Image comparison data:

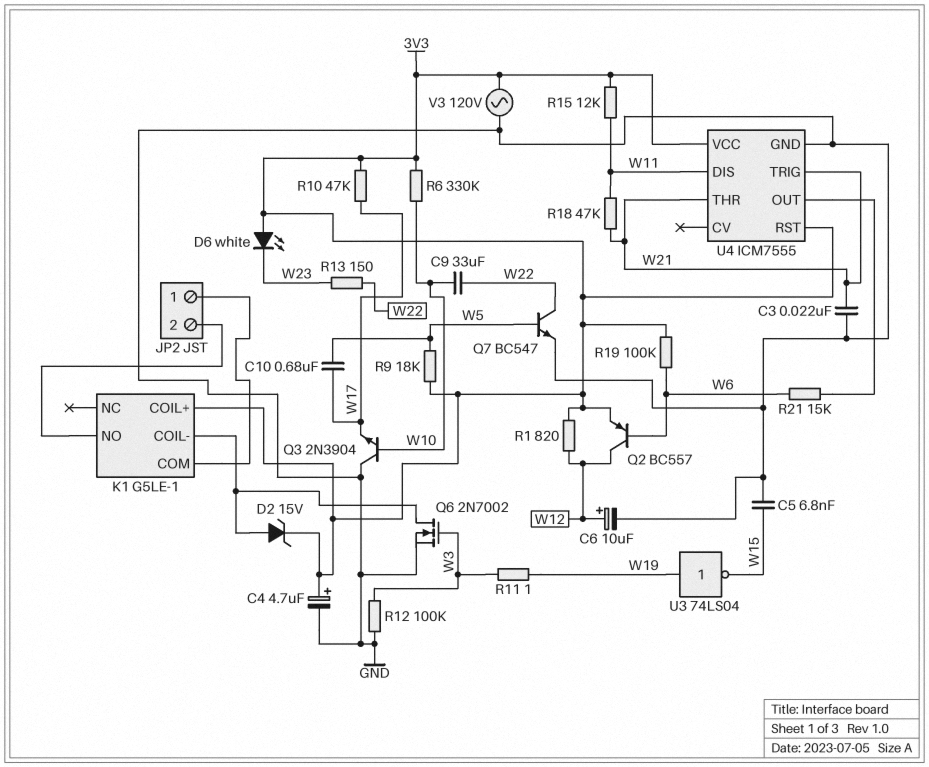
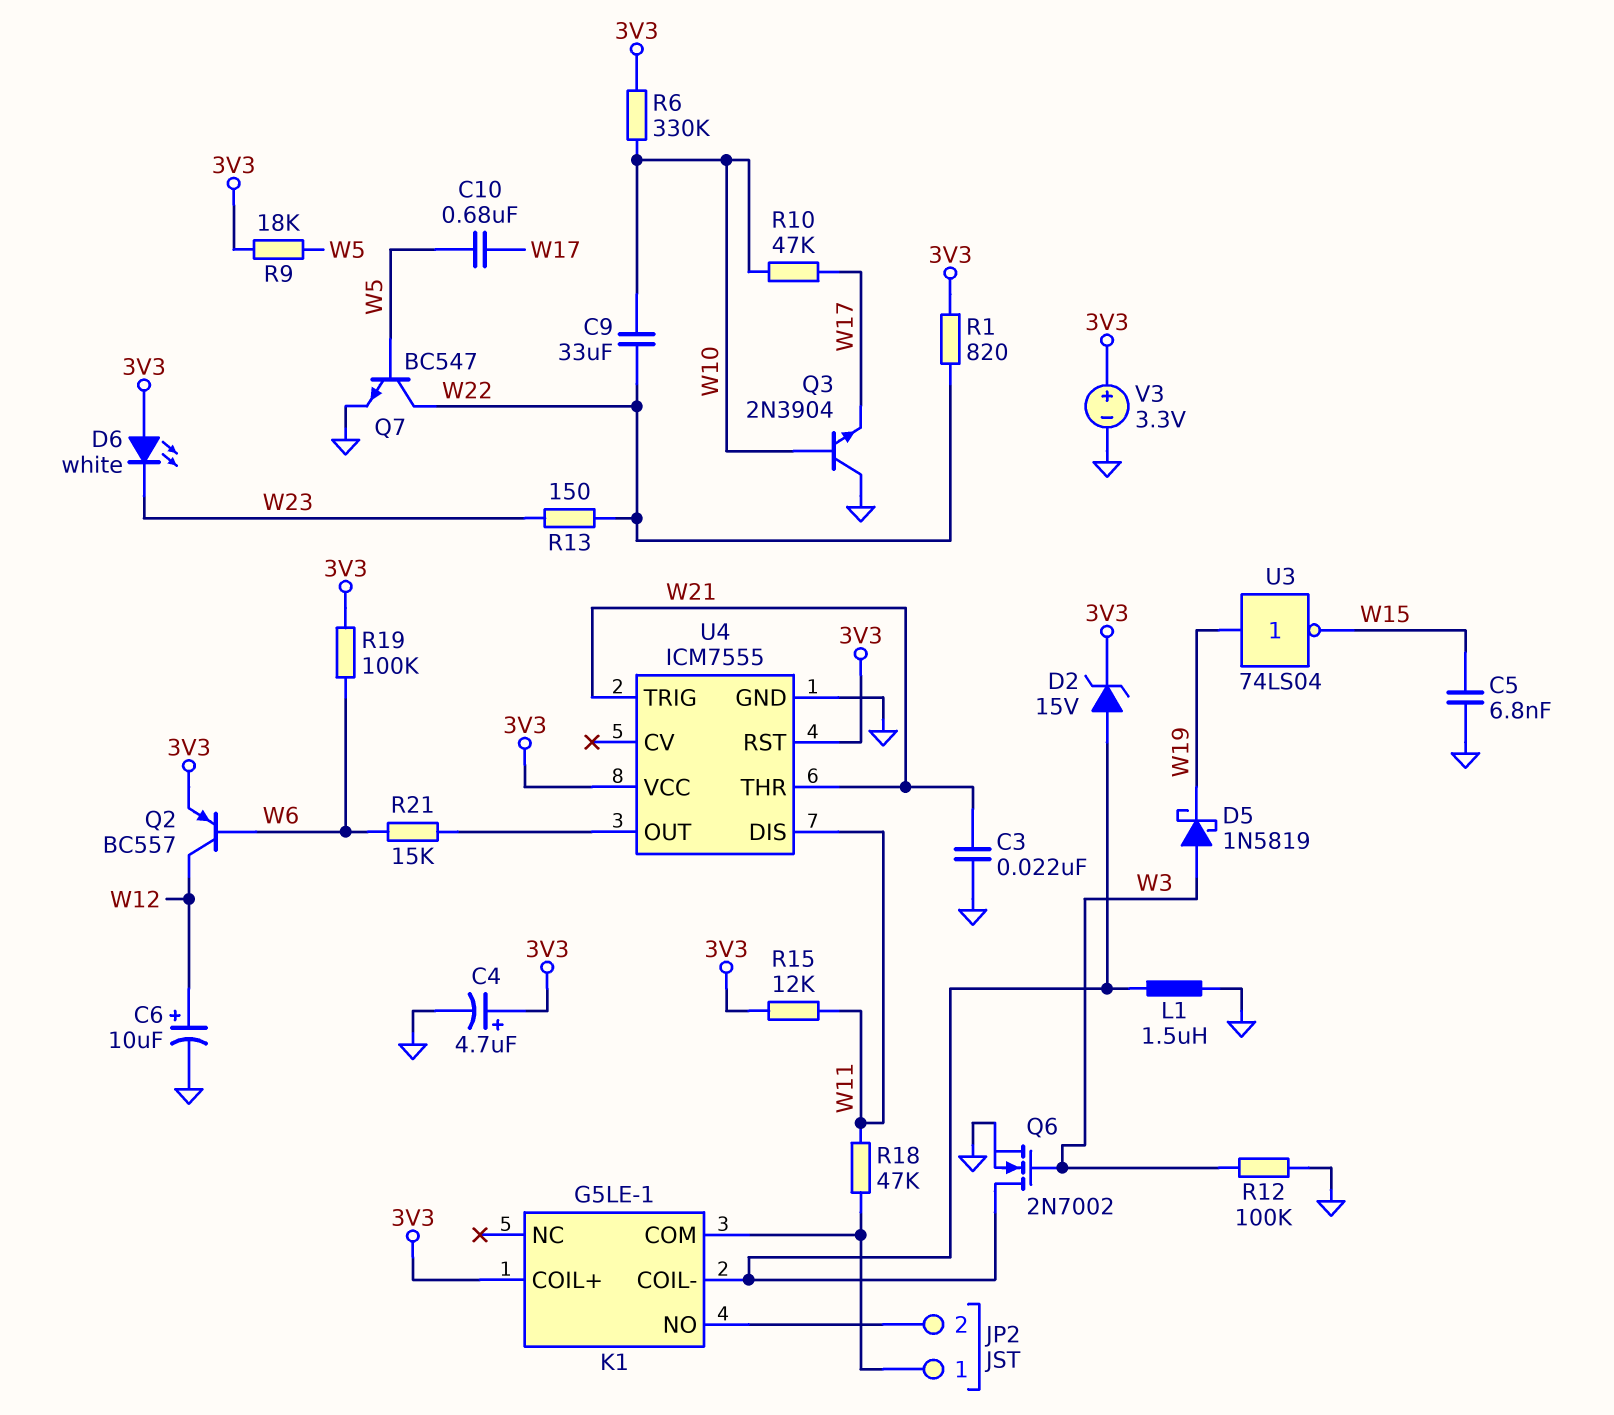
D5: none -> schottky 1N5819 (A W3, K W19)
L1: none -> 1.5uH (GND, K1/COIL-)
R1: 820 (3V3, W12) -> 820 (3V3, W22)
R10: 47k (3V3, W17) -> 47k (W10, W17)
R11: 1 (W3, W19) -> none
R18: 47k (W11, W21) -> 47k (JP2/1, W11)
V3: AC 120V (3V3, GND) -> 3.3V (plus 3V3, minus GND)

TASK PROMPT: Write the data above out again exactly, minus its pictures.

ANSWER:
D5: none -> schottky 1N5819 (A W3, K W19)
L1: none -> 1.5uH (GND, K1/COIL-)
R1: 820 (3V3, W12) -> 820 (3V3, W22)
R10: 47k (3V3, W17) -> 47k (W10, W17)
R11: 1 (W3, W19) -> none
R18: 47k (W11, W21) -> 47k (JP2/1, W11)
V3: AC 120V (3V3, GND) -> 3.3V (plus 3V3, minus GND)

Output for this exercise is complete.